### Exercise requirements
Without the pictures, output the records below exactly as they are.

### Records supplied
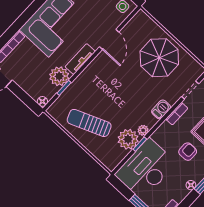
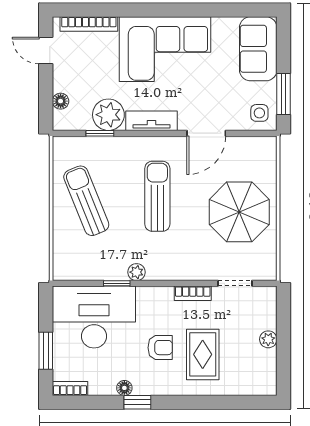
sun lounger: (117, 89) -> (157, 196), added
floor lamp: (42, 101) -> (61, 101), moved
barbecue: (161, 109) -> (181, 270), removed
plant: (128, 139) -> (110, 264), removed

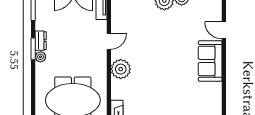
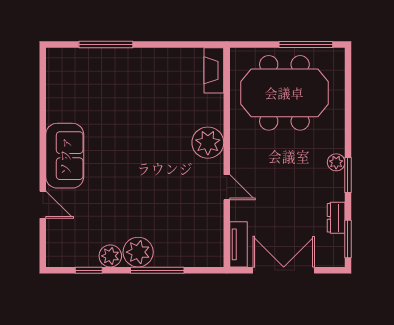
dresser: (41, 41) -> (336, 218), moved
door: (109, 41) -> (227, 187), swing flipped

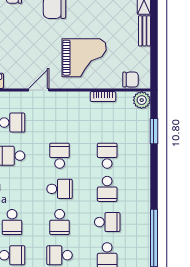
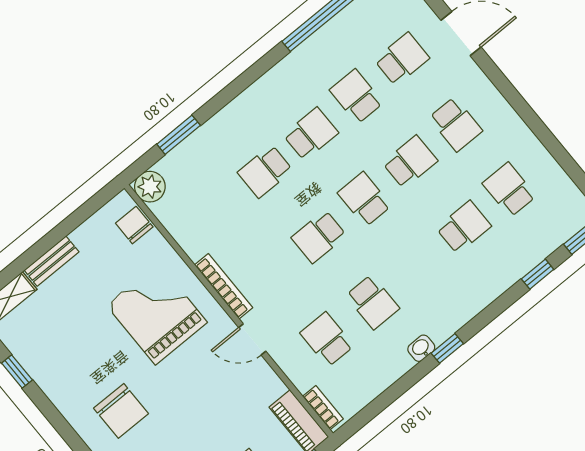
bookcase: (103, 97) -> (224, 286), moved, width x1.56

### Reply
sun lounger: (117, 89) -> (157, 196), added
floor lamp: (42, 101) -> (61, 101), moved
barbecue: (161, 109) -> (181, 270), removed
plant: (128, 139) -> (110, 264), removed

dresser: (41, 41) -> (336, 218), moved
door: (109, 41) -> (227, 187), swing flipped

bookcase: (103, 97) -> (224, 286), moved, width x1.56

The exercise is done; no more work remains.